**Consigne**
Extrayez telles quelles les lignes qui vont du début des items jusqu'à la ligne contenant "Locate an element", cette dernière incluse.

**Données fournies**

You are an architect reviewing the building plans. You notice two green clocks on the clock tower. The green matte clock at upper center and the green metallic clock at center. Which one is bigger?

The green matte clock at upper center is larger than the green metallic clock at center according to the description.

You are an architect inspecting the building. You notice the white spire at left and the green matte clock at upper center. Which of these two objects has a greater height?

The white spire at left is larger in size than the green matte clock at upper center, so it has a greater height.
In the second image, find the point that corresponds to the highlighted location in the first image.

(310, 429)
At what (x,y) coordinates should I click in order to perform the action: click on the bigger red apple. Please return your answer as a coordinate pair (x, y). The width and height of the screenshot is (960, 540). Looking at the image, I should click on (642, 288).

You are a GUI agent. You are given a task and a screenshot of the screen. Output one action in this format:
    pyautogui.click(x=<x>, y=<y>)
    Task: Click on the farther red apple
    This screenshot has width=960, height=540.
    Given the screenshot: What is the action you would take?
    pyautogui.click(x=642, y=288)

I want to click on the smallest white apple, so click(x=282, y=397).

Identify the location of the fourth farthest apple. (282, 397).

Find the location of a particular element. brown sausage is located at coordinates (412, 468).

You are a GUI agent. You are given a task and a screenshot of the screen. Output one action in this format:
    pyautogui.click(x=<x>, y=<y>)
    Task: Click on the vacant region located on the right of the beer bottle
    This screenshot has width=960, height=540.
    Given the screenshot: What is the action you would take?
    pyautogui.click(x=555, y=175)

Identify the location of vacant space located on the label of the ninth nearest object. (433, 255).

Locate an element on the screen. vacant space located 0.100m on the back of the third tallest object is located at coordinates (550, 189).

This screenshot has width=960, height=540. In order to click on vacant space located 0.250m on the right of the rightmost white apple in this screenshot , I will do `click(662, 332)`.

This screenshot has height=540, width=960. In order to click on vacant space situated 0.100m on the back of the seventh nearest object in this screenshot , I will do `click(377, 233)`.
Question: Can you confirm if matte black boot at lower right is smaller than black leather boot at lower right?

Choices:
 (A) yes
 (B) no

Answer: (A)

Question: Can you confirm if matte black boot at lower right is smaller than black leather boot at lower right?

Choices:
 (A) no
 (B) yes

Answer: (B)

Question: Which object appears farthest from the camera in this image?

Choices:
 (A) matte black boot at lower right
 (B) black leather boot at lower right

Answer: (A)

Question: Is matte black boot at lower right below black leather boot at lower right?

**Réponse**
You are an architect reviewing the building plans. You notice two green clocks on the clock tower. The green matte clock at upper center and the green metallic clock at center. Which one is bigger?

The green matte clock at upper center is larger than the green metallic clock at center according to the description.

You are an architect inspecting the building. You notice the white spire at left and the green matte clock at upper center. Which of these two objects has a greater height?

The white spire at left is larger in size than the green matte clock at upper center, so it has a greater height.
In the second image, find the point that corresponds to the highlighted location in the first image.

(310, 429)
At what (x,y) coordinates should I click in order to perform the action: click on the bigger red apple. Please return your answer as a coordinate pair (x, y). The width and height of the screenshot is (960, 540). Looking at the image, I should click on (642, 288).

You are a GUI agent. You are given a task and a screenshot of the screen. Output one action in this format:
    pyautogui.click(x=<x>, y=<y>)
    Task: Click on the farther red apple
    This screenshot has width=960, height=540.
    Given the screenshot: What is the action you would take?
    pyautogui.click(x=642, y=288)

I want to click on the smallest white apple, so click(x=282, y=397).

Identify the location of the fourth farthest apple. (282, 397).

Find the location of a particular element. brown sausage is located at coordinates (412, 468).

You are a GUI agent. You are given a task and a screenshot of the screen. Output one action in this format:
    pyautogui.click(x=<x>, y=<y>)
    Task: Click on the vacant region located on the right of the beer bottle
    This screenshot has width=960, height=540.
    Given the screenshot: What is the action you would take?
    pyautogui.click(x=555, y=175)

Identify the location of vacant space located on the label of the ninth nearest object. (433, 255).

Locate an element on the screen. vacant space located 0.100m on the back of the third tallest object is located at coordinates (550, 189).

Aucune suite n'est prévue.